Supplied material:
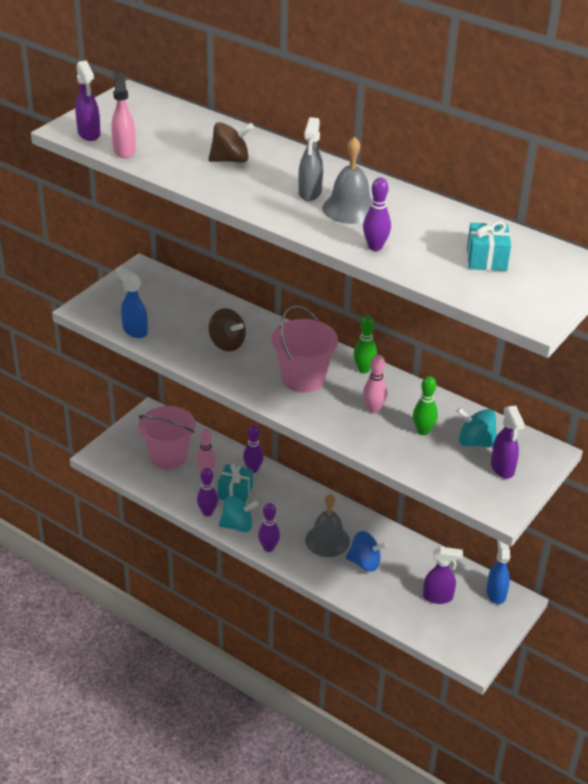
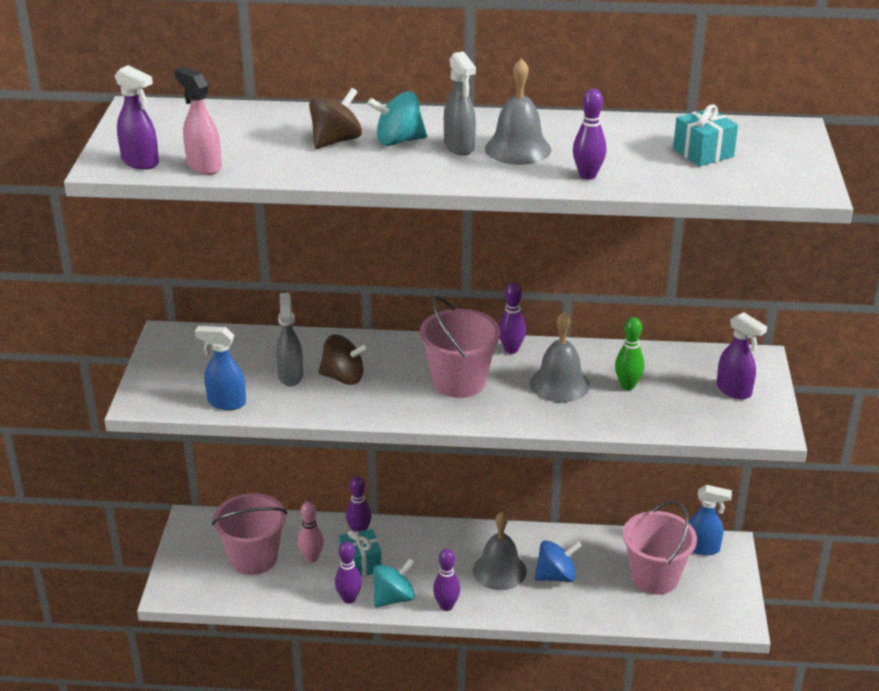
camera: 30 degrees left, 5 degrees down
(193, 328) = (290, 376): none -> grey spray bottle
(364, 369) = (511, 350): green bowling pin -> purple bowling pin
(373, 409) = (559, 384): pink bowling pin -> grey bell
(438, 597) = (654, 577): purple spray bottle -> pink bucket
(475, 442) = (685, 376): turquoise spinning top -> turquoise spinning top (398, 141)
(496, 593) = (703, 548): blue spray bottle -> blue spray bottle turned 135 degrees clockwise

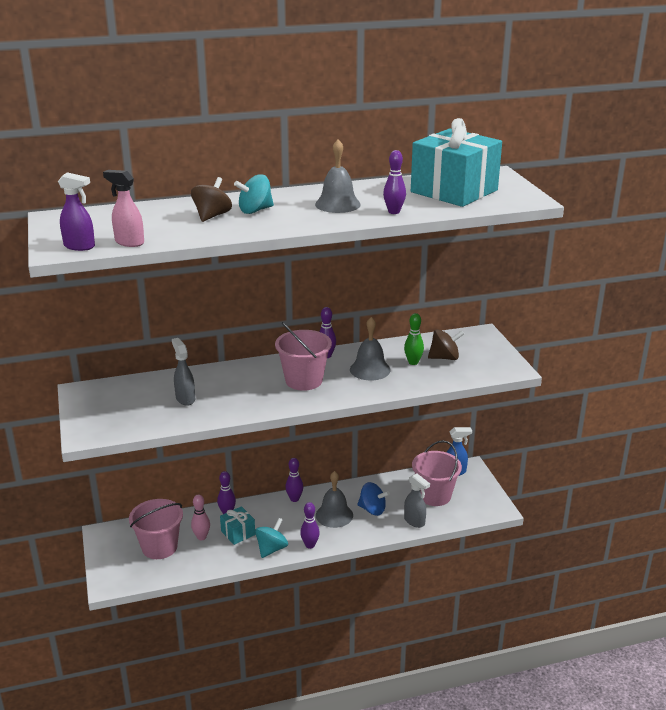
camera: 20 degrees left, 5 degrees down
(226, 402) = (148, 424): blue spray bottle -> none
(343, 377) = (223, 393): brown spinning top -> brown spinning top (444, 357)
(349, 598) = (241, 557): purple bowling pin -> purple bowling pin (294, 499)
(459, 147) = (299, 208): grey spray bottle -> grey spray bottle (414, 521)
(556, 576) = (372, 509): blue spinning top -> blue spinning top turned 60 degrees clockwise
(703, 153) = (454, 191): turquoise gift -> turquoise gift, size x2.19
(734, 391) = (479, 353): purple spray bottle -> none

Work to be completed: The answer must consist solely of the lines from the one with "(496, 593) = (703, 548): blue" through the final line of the data, each reproduced exactly and with pictures omitted.

Answer section:
(496, 593) = (703, 548): blue spray bottle -> blue spray bottle turned 135 degrees clockwise

camera: 20 degrees left, 5 degrees down
(226, 402) = (148, 424): blue spray bottle -> none
(343, 377) = (223, 393): brown spinning top -> brown spinning top (444, 357)
(349, 598) = (241, 557): purple bowling pin -> purple bowling pin (294, 499)
(459, 147) = (299, 208): grey spray bottle -> grey spray bottle (414, 521)
(556, 576) = (372, 509): blue spinning top -> blue spinning top turned 60 degrees clockwise
(703, 153) = (454, 191): turquoise gift -> turquoise gift, size x2.19
(734, 391) = (479, 353): purple spray bottle -> none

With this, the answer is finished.